▶ _WORK TO BE COMPLETED_:
Revise the data below by replacing each "is located at coordinates" with "can be found at coordinates" and keeping everything else the same. Leave the pictures out of your answer.

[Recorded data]
+ + +

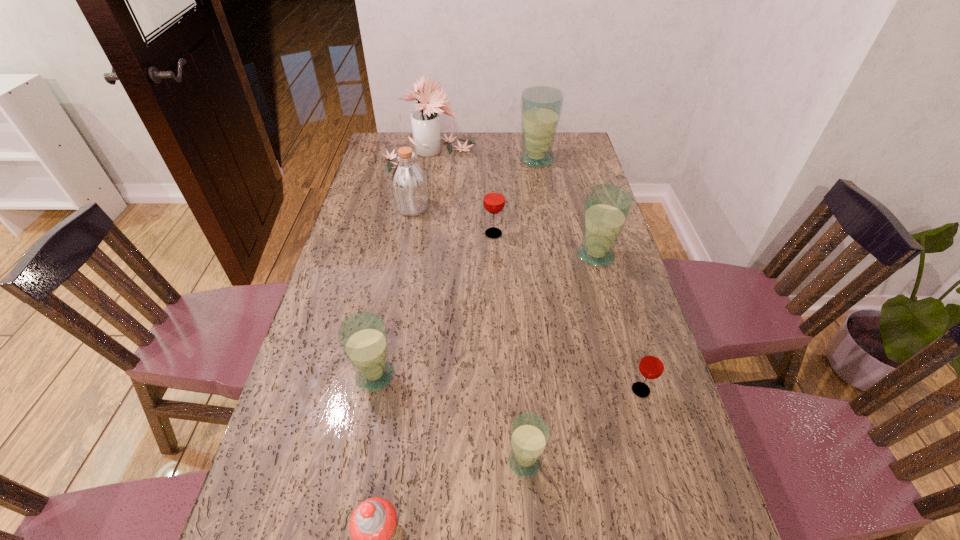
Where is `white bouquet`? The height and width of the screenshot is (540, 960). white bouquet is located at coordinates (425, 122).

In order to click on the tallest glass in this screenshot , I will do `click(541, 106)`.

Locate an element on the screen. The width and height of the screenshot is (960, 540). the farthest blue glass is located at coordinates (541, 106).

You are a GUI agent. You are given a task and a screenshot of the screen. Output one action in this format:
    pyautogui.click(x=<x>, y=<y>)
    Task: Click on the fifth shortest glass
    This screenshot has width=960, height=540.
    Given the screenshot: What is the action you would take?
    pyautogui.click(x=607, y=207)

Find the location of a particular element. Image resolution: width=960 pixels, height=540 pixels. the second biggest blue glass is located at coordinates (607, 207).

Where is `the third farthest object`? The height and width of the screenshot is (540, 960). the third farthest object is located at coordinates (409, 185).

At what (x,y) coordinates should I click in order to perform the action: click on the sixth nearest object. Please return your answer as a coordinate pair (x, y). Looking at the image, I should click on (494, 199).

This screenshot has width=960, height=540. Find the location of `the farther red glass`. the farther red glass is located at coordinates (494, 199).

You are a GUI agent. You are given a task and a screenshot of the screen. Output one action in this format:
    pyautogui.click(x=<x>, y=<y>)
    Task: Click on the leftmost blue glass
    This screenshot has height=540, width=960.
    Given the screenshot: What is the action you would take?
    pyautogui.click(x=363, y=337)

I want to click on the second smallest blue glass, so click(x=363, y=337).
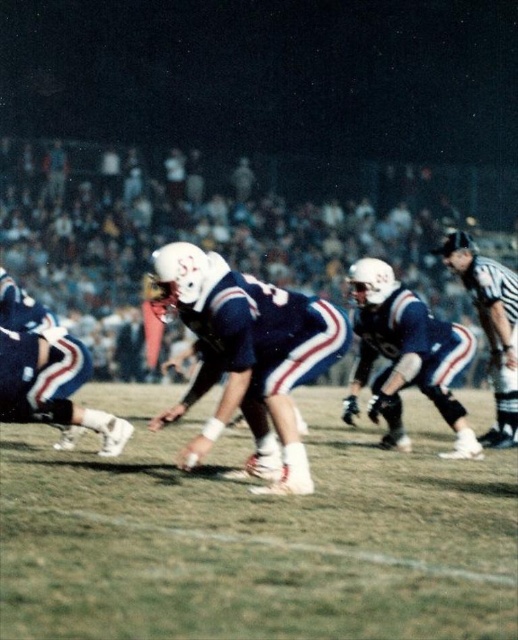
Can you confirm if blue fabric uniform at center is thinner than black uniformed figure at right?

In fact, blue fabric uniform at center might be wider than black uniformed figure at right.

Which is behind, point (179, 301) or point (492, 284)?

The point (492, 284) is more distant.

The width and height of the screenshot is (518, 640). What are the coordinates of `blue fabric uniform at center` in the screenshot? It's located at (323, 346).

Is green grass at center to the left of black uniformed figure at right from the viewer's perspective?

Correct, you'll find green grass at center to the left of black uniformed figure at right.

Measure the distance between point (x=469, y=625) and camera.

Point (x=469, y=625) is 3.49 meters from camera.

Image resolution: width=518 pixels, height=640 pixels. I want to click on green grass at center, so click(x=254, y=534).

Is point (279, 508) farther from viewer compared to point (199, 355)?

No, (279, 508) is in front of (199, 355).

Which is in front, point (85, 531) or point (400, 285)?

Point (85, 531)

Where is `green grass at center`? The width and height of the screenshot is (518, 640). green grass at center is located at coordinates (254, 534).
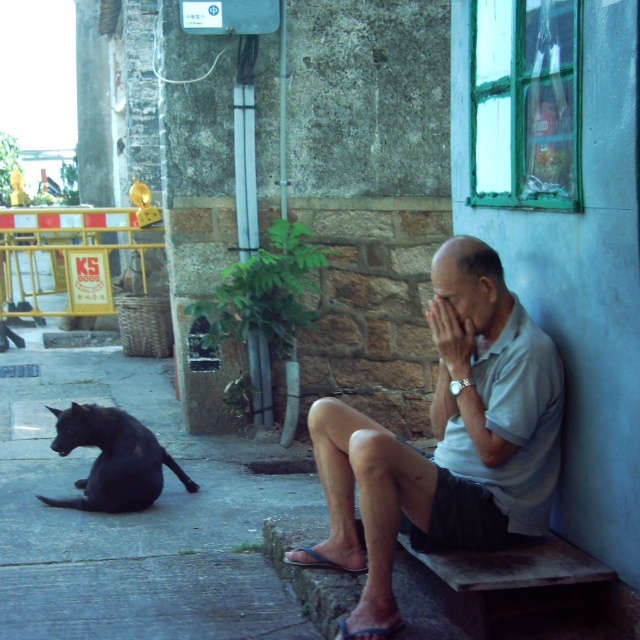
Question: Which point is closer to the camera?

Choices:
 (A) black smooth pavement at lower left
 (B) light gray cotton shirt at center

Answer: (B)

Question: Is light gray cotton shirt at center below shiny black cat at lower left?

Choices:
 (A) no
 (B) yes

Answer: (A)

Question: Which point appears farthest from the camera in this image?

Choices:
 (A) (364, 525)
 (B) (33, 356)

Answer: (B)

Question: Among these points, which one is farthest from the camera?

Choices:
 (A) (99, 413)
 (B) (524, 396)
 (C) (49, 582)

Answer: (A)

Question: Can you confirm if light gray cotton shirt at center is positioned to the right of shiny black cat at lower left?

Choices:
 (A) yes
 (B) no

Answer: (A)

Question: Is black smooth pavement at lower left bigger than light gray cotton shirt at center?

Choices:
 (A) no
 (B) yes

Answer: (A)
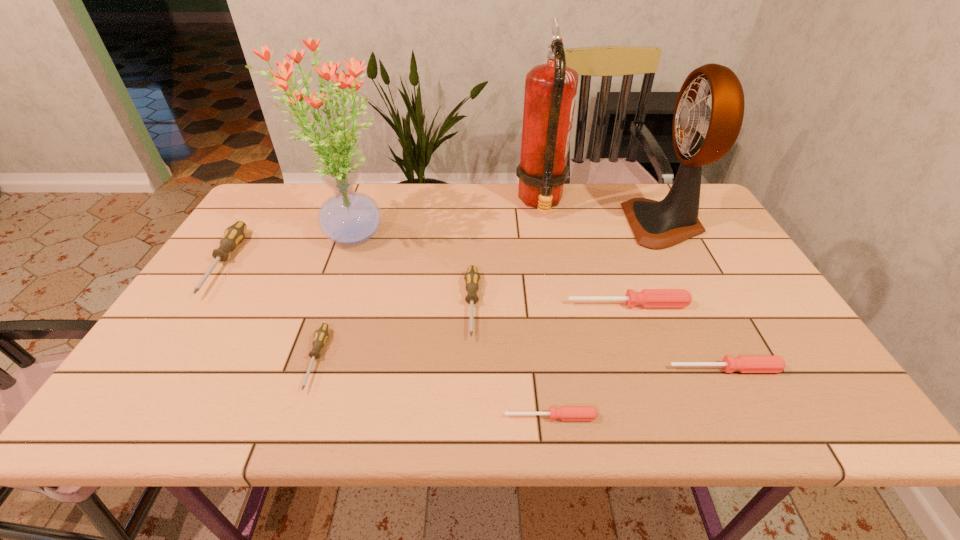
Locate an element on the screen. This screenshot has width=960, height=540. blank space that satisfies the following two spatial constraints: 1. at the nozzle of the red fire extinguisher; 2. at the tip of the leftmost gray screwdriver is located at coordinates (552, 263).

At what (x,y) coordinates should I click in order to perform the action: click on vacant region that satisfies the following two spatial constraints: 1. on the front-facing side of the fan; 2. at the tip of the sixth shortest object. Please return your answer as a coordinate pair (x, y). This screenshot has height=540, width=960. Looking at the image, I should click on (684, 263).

+ + +

▶ _EXERCISE SOLUTION_:
Where is `white bouquet`? The height and width of the screenshot is (540, 960). white bouquet can be found at coordinates (425, 122).

In order to click on the tallest glass in this screenshot , I will do `click(541, 106)`.

Locate an element on the screen. The width and height of the screenshot is (960, 540). the farthest blue glass can be found at coordinates (541, 106).

You are a GUI agent. You are given a task and a screenshot of the screen. Output one action in this format:
    pyautogui.click(x=<x>, y=<y>)
    Task: Click on the fifth shortest glass
    This screenshot has width=960, height=540.
    Given the screenshot: What is the action you would take?
    pyautogui.click(x=607, y=207)

Find the location of a particular element. Image resolution: width=960 pixels, height=540 pixels. the second biggest blue glass can be found at coordinates (607, 207).

Where is `the third farthest object`? The height and width of the screenshot is (540, 960). the third farthest object can be found at coordinates (409, 185).

At what (x,y) coordinates should I click in order to perform the action: click on the sixth nearest object. Please return your answer as a coordinate pair (x, y). Looking at the image, I should click on (494, 199).

This screenshot has width=960, height=540. Find the location of `the farther red glass`. the farther red glass can be found at coordinates (494, 199).

You are a GUI agent. You are given a task and a screenshot of the screen. Output one action in this format:
    pyautogui.click(x=<x>, y=<y>)
    Task: Click on the leftmost blue glass
    This screenshot has height=540, width=960.
    Given the screenshot: What is the action you would take?
    pyautogui.click(x=363, y=337)

I want to click on the second smallest blue glass, so click(x=363, y=337).
Can you confirm if blue fabric uniform at center is thinner than black uniformed figure at right?

In fact, blue fabric uniform at center might be wider than black uniformed figure at right.

Which is behind, point (179, 301) or point (492, 284)?

The point (492, 284) is more distant.

The width and height of the screenshot is (518, 640). What are the coordinates of `blue fabric uniform at center` in the screenshot? It's located at (323, 346).

Is green grass at center to the left of black uniformed figure at right from the viewer's perspective?

Correct, you'll find green grass at center to the left of black uniformed figure at right.

Measure the distance between point (x=469, y=625) and camera.

Point (x=469, y=625) is 3.49 meters from camera.

Image resolution: width=518 pixels, height=640 pixels. I want to click on green grass at center, so click(x=254, y=534).

Is point (279, 508) farther from viewer compared to point (199, 355)?

No, (279, 508) is in front of (199, 355).

Which is in front, point (85, 531) or point (400, 285)?

Point (85, 531)

Where is `green grass at center`? The width and height of the screenshot is (518, 640). green grass at center can be found at coordinates (254, 534).
Question: Which point is closer to the camera?

Choices:
 (A) black smooth pavement at lower left
 (B) light gray cotton shirt at center

Answer: (B)

Question: Is light gray cotton shirt at center below shiny black cat at lower left?

Choices:
 (A) no
 (B) yes

Answer: (A)

Question: Which point appears farthest from the camera in this image?

Choices:
 (A) (364, 525)
 (B) (33, 356)

Answer: (B)

Question: Among these points, which one is farthest from the camera?

Choices:
 (A) (99, 413)
 (B) (524, 396)
 (C) (49, 582)

Answer: (A)

Question: Can you confirm if light gray cotton shirt at center is positioned to the right of shiny black cat at lower left?

Choices:
 (A) yes
 (B) no

Answer: (A)

Question: Is black smooth pavement at lower left bigger than light gray cotton shirt at center?

Choices:
 (A) no
 (B) yes

Answer: (A)
Locate an element on the screen. This screenshot has width=960, height=540. blank space that satisfies the following two spatial constraints: 1. at the nozzle of the red fire extinguisher; 2. at the tip of the leftmost gray screwdriver can be found at coordinates (552, 263).

At what (x,y) coordinates should I click in order to perform the action: click on vacant region that satisfies the following two spatial constraints: 1. on the front-facing side of the fan; 2. at the tip of the sixth shortest object. Please return your answer as a coordinate pair (x, y). This screenshot has height=540, width=960. Looking at the image, I should click on (684, 263).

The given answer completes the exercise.